INPUT ROWS
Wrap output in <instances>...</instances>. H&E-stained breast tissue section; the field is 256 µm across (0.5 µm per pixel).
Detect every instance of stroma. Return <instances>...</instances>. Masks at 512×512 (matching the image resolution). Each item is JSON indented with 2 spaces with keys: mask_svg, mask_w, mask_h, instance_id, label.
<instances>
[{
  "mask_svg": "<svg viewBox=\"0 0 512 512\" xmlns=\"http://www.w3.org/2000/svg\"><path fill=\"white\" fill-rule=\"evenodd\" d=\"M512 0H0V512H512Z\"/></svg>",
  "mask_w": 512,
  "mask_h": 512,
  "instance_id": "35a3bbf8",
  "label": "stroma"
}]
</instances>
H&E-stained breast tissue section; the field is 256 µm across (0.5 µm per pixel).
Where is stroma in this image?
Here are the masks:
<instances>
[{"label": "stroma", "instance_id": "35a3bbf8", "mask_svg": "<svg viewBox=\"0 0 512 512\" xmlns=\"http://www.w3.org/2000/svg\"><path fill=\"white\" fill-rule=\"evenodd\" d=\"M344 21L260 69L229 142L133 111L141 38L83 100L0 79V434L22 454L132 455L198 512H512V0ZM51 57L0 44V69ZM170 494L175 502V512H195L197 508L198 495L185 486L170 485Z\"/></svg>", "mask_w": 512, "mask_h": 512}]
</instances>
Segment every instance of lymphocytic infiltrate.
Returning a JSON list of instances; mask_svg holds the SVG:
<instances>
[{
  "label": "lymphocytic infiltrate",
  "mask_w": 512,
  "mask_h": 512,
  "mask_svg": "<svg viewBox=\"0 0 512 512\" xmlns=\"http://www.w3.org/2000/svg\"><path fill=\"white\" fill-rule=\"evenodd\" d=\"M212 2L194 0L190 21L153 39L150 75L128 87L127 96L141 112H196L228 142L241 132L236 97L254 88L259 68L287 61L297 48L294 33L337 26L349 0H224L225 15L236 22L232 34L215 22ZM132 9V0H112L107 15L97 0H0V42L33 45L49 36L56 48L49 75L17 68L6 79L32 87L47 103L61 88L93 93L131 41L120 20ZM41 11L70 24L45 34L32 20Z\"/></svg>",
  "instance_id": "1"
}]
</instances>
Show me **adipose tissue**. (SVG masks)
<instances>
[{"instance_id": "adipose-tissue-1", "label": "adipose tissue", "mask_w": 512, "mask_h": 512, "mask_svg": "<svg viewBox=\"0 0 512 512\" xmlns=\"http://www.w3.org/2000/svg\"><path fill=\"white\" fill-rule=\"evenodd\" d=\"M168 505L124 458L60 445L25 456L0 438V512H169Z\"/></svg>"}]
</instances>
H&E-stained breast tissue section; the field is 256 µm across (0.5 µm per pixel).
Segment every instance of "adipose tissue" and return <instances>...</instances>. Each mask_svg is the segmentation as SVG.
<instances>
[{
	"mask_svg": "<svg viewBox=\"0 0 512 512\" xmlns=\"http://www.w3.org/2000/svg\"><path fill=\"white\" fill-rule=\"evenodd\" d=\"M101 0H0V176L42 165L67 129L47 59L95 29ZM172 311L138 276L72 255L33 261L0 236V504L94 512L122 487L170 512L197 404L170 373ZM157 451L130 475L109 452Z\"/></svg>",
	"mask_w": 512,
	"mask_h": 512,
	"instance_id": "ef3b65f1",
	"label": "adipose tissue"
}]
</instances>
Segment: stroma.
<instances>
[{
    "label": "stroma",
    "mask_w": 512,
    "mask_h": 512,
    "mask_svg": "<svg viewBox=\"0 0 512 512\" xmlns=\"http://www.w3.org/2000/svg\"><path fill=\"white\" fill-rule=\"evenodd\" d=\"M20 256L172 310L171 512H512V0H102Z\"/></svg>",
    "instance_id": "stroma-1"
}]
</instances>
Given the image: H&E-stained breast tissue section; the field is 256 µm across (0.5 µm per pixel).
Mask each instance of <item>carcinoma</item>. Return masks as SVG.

TASK INSTRUCTIONS
Exactly reproduce every line of the data above.

RESPONSE TO THIS EXERCISE
Wrap output in <instances>...</instances>. H&E-stained breast tissue section; the field is 256 µm across (0.5 µm per pixel).
Detect every instance of stroma. Return <instances>...</instances>. Masks at 512×512 (matching the image resolution). Each item is JSON indented with 2 spaces with keys: mask_svg, mask_w, mask_h, instance_id, label.
<instances>
[{
  "mask_svg": "<svg viewBox=\"0 0 512 512\" xmlns=\"http://www.w3.org/2000/svg\"><path fill=\"white\" fill-rule=\"evenodd\" d=\"M512 0H0V512H512Z\"/></svg>",
  "mask_w": 512,
  "mask_h": 512,
  "instance_id": "35a3bbf8",
  "label": "stroma"
}]
</instances>
H&E-stained breast tissue section; the field is 256 µm across (0.5 µm per pixel).
Where is stroma in this image?
Here are the masks:
<instances>
[{"label": "stroma", "instance_id": "35a3bbf8", "mask_svg": "<svg viewBox=\"0 0 512 512\" xmlns=\"http://www.w3.org/2000/svg\"><path fill=\"white\" fill-rule=\"evenodd\" d=\"M344 21L260 69L229 142L133 111L141 38L83 100L0 79V434L22 454L132 455L198 512H512V0ZM51 57L0 44V69ZM170 494L175 502V512H195L197 508L198 495L185 486L170 485Z\"/></svg>", "mask_w": 512, "mask_h": 512}]
</instances>
Segment every instance of lymphocytic infiltrate.
Returning a JSON list of instances; mask_svg holds the SVG:
<instances>
[{
  "label": "lymphocytic infiltrate",
  "mask_w": 512,
  "mask_h": 512,
  "mask_svg": "<svg viewBox=\"0 0 512 512\" xmlns=\"http://www.w3.org/2000/svg\"><path fill=\"white\" fill-rule=\"evenodd\" d=\"M212 2L194 0L190 21L153 39L150 75L128 87L127 96L141 112H196L228 142L241 132L236 97L254 88L259 68L287 61L297 48L294 33L337 26L349 0H224L225 15L236 22L232 34L215 22ZM132 9V0H112L107 15L97 0H0V42L33 45L49 36L56 48L49 75L17 68L6 79L32 87L47 103L61 88L93 93L131 41L120 20ZM41 11L70 24L45 34L32 20Z\"/></svg>",
  "instance_id": "1"
}]
</instances>
Show me **adipose tissue**. (SVG masks)
<instances>
[{"instance_id": "adipose-tissue-1", "label": "adipose tissue", "mask_w": 512, "mask_h": 512, "mask_svg": "<svg viewBox=\"0 0 512 512\" xmlns=\"http://www.w3.org/2000/svg\"><path fill=\"white\" fill-rule=\"evenodd\" d=\"M168 505L124 458L60 445L25 456L0 438V512H169Z\"/></svg>"}]
</instances>
H&E-stained breast tissue section; the field is 256 µm across (0.5 µm per pixel).
Segment every instance of "adipose tissue" and return <instances>...</instances>. Each mask_svg is the segmentation as SVG.
<instances>
[{
	"mask_svg": "<svg viewBox=\"0 0 512 512\" xmlns=\"http://www.w3.org/2000/svg\"><path fill=\"white\" fill-rule=\"evenodd\" d=\"M101 0H0V176L42 165L67 129L47 59L95 29ZM172 311L138 276L72 255L33 261L0 236V504L94 512L122 487L170 512L197 404L170 373ZM157 451L130 475L109 452Z\"/></svg>",
	"mask_w": 512,
	"mask_h": 512,
	"instance_id": "ef3b65f1",
	"label": "adipose tissue"
}]
</instances>
Segment: stroma.
<instances>
[{
    "label": "stroma",
    "mask_w": 512,
    "mask_h": 512,
    "mask_svg": "<svg viewBox=\"0 0 512 512\" xmlns=\"http://www.w3.org/2000/svg\"><path fill=\"white\" fill-rule=\"evenodd\" d=\"M20 256L172 310L171 512H512V0H102Z\"/></svg>",
    "instance_id": "stroma-1"
}]
</instances>
Given the image: H&E-stained breast tissue section; the field is 256 µm across (0.5 µm per pixel).
Mask each instance of <item>carcinoma</item>. Return masks as SVG.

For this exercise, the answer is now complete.